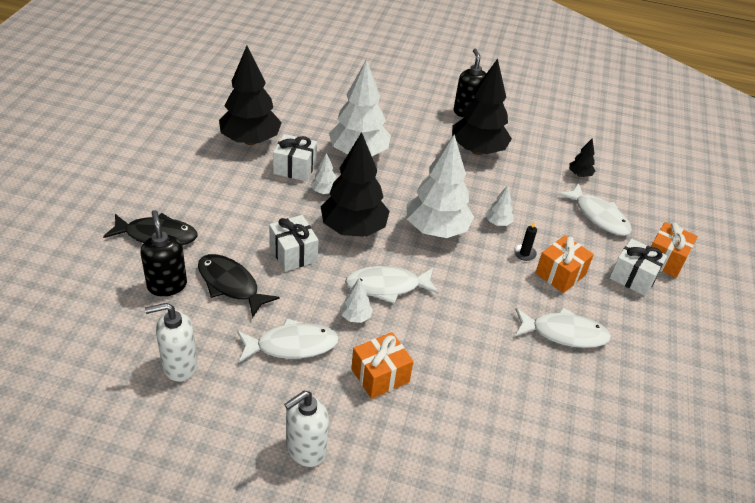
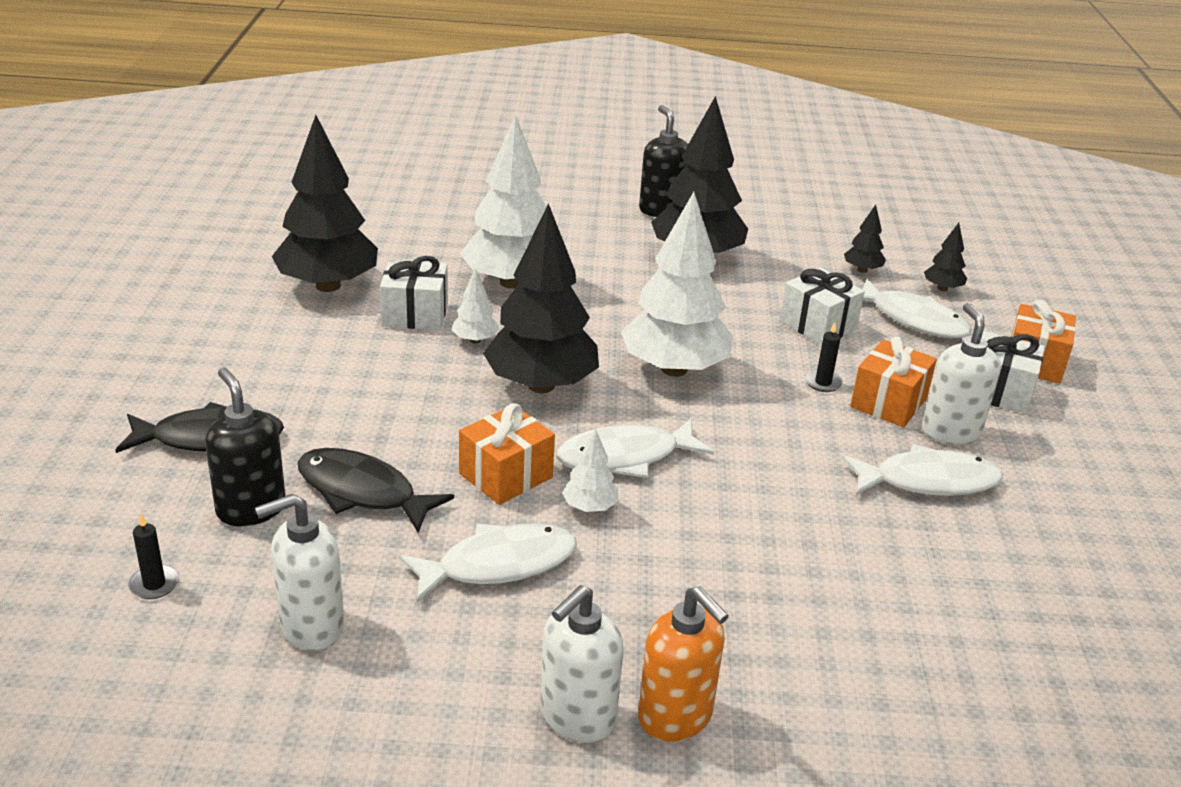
camera: 10 degrees left, 10 degrees down
(104, 324) = (154, 584): none -> black candle
(293, 253) = (454, 433): white gift -> white gift (818, 325)
(360, 460) = (675, 717): none -> orange soap dispenser
(380, 375) = (662, 586): orange gift -> orange gift (506, 476)
(497, 223) = (765, 347): white tree -> none
(592, 300) = (950, 431): none -> white soap dispenser
(626, 196) = (942, 288): none -> black tree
---
_WHAT IS BEING ASKED_:
Give back every line of the material above word for word, leaving out the pictures.

_EXERCISE RESULT_:
camera: 10 degrees left, 10 degrees down
(104, 324) = (154, 584): none -> black candle
(293, 253) = (454, 433): white gift -> white gift (818, 325)
(360, 460) = (675, 717): none -> orange soap dispenser
(380, 375) = (662, 586): orange gift -> orange gift (506, 476)
(497, 223) = (765, 347): white tree -> none
(592, 300) = (950, 431): none -> white soap dispenser
(626, 196) = (942, 288): none -> black tree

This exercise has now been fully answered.